* [WHAT TO PRODUCE] Leave the images aside and copy out the whole listing, exact to the word.

* [PROVIDED RECORDS]
====================

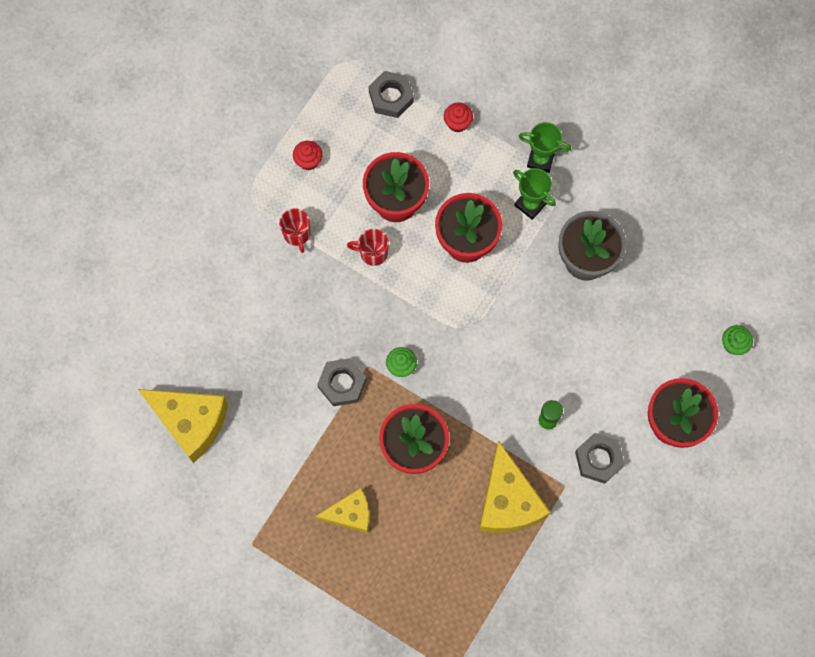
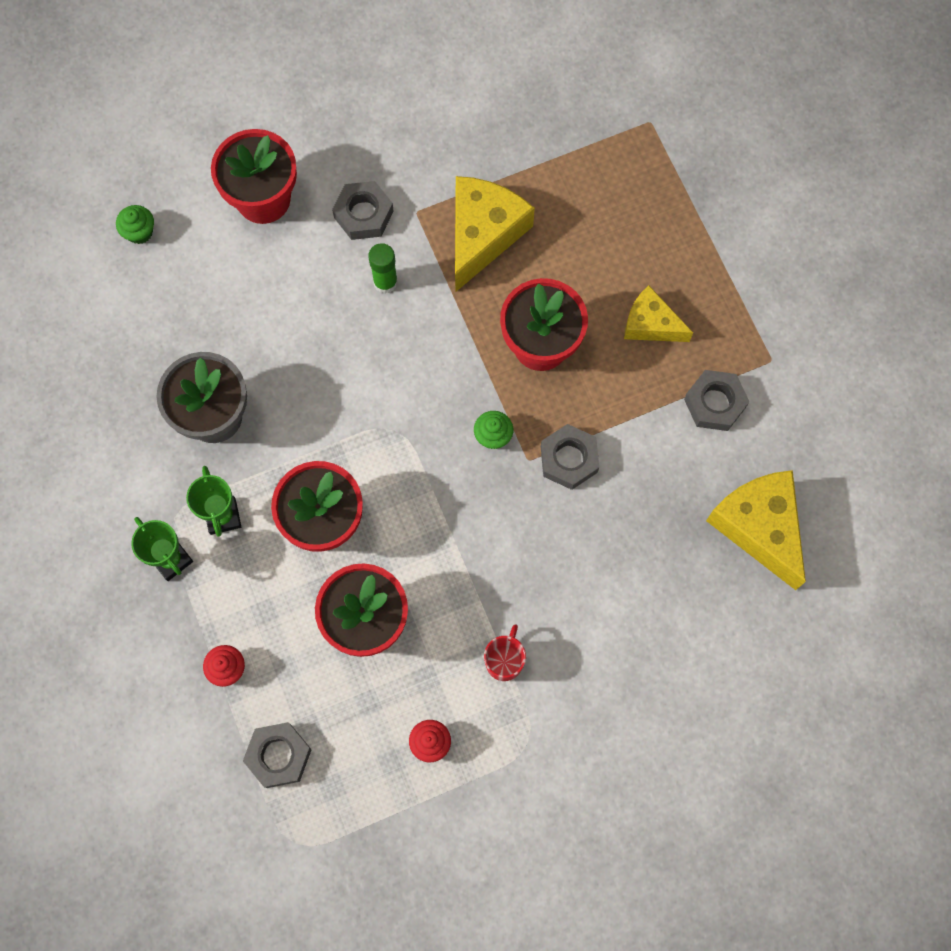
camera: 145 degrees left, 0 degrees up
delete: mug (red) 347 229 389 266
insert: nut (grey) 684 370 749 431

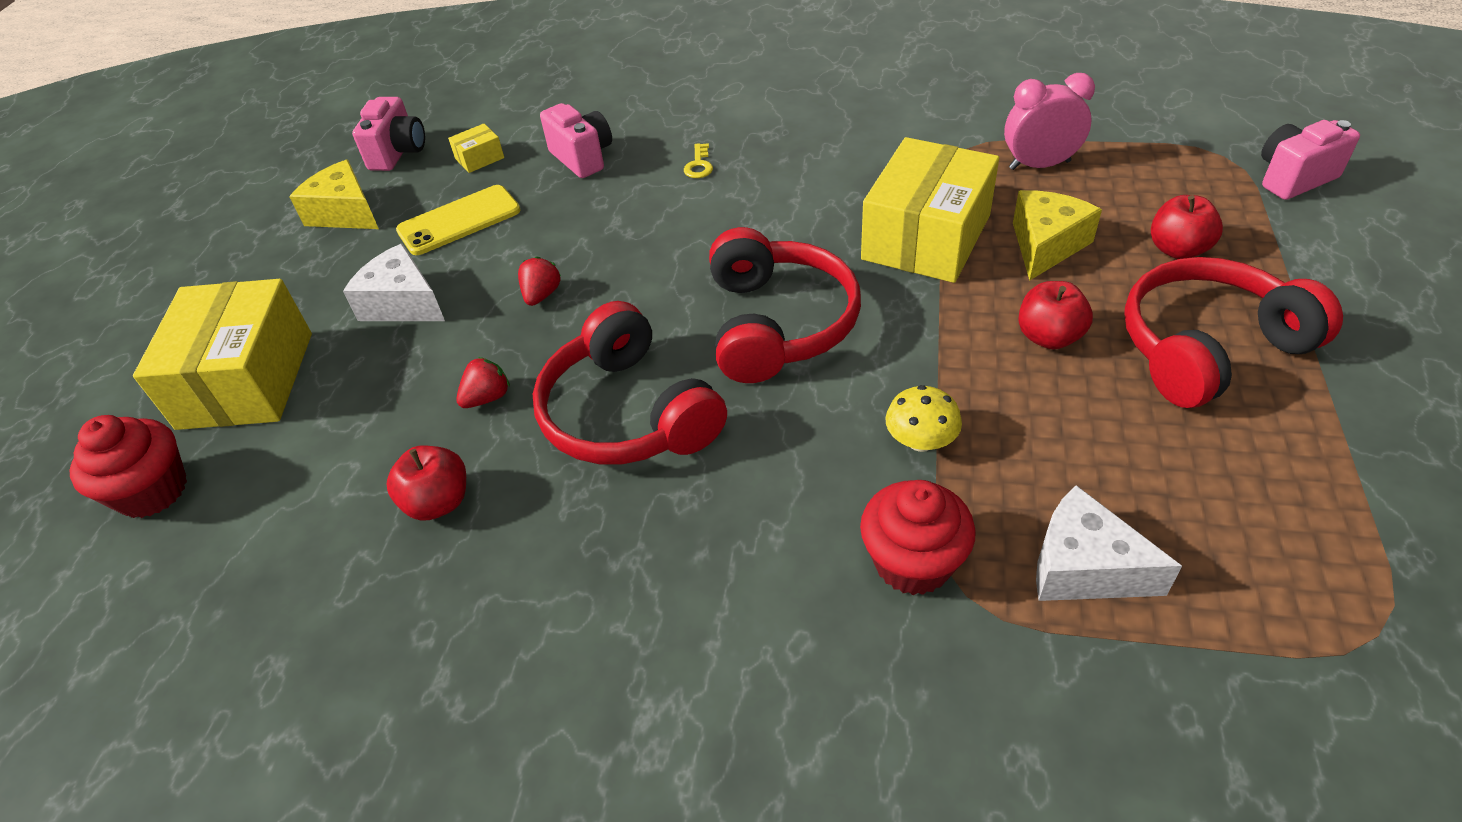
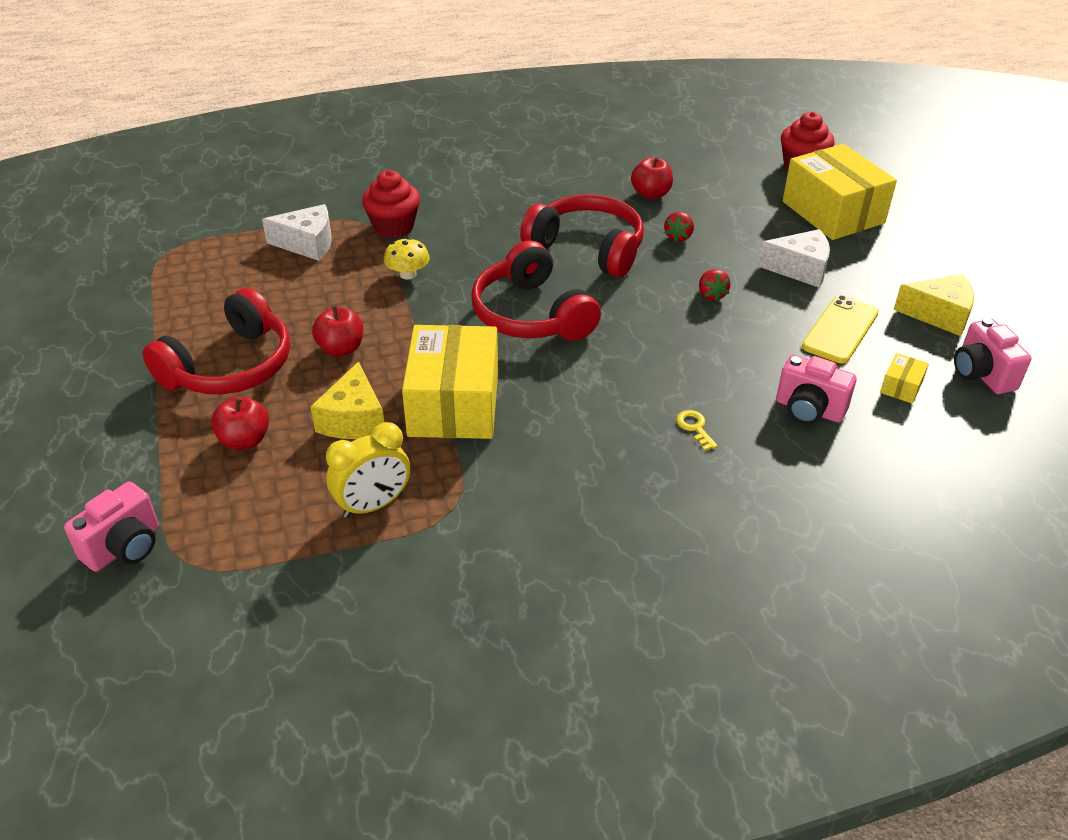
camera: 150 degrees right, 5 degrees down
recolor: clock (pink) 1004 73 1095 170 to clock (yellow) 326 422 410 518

====================

* [EXERCISE OUTPUT]
camera: 145 degrees left, 0 degrees up
delete: mug (red) 347 229 389 266
insert: nut (grey) 684 370 749 431

camera: 150 degrees right, 5 degrees down
recolor: clock (pink) 1004 73 1095 170 to clock (yellow) 326 422 410 518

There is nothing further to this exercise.